Action item: Please write the listing below out again exactly, leaving every picture behind.
BEGIN Input
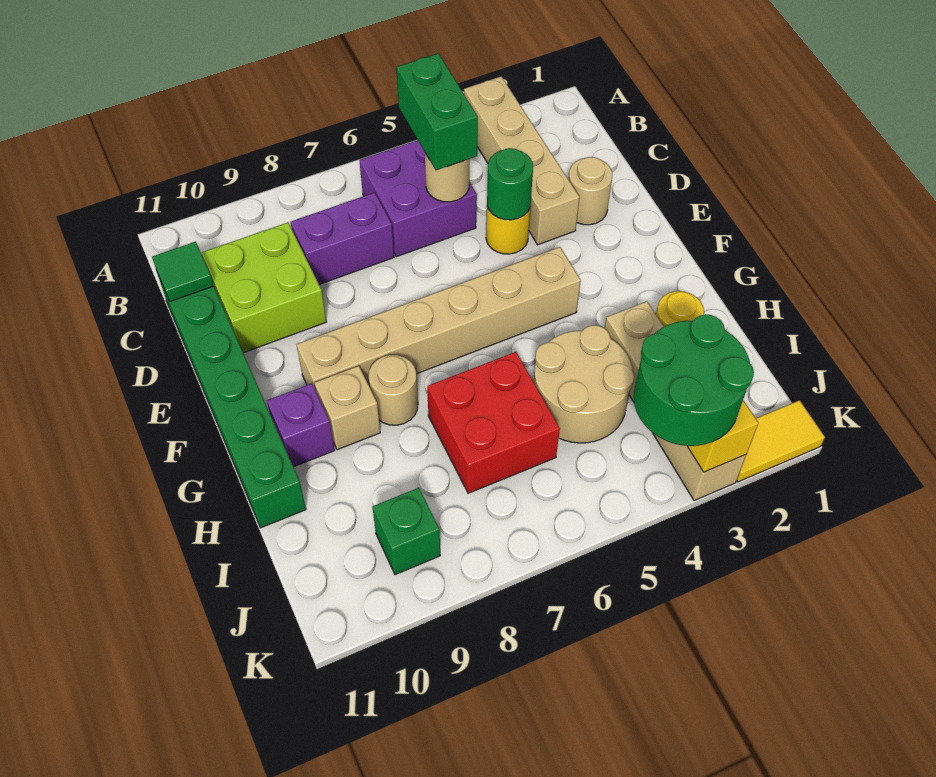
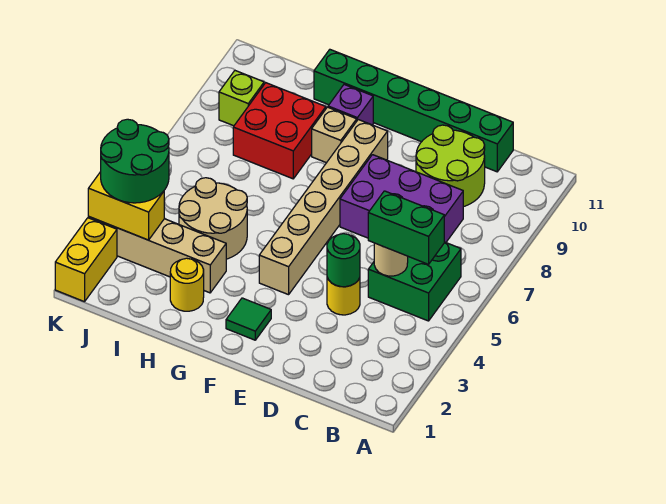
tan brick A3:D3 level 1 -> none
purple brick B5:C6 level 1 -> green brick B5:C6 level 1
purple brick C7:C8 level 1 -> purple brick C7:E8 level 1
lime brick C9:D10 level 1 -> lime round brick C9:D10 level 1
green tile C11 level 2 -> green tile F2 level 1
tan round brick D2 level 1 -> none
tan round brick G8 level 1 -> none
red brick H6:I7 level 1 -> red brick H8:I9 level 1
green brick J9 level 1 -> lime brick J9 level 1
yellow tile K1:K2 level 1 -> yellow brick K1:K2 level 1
END Input
Answer:
tan brick A3:D3 level 1 -> none
purple brick B5:C6 level 1 -> green brick B5:C6 level 1
purple brick C7:C8 level 1 -> purple brick C7:E8 level 1
lime brick C9:D10 level 1 -> lime round brick C9:D10 level 1
green tile C11 level 2 -> green tile F2 level 1
tan round brick D2 level 1 -> none
tan round brick G8 level 1 -> none
red brick H6:I7 level 1 -> red brick H8:I9 level 1
green brick J9 level 1 -> lime brick J9 level 1
yellow tile K1:K2 level 1 -> yellow brick K1:K2 level 1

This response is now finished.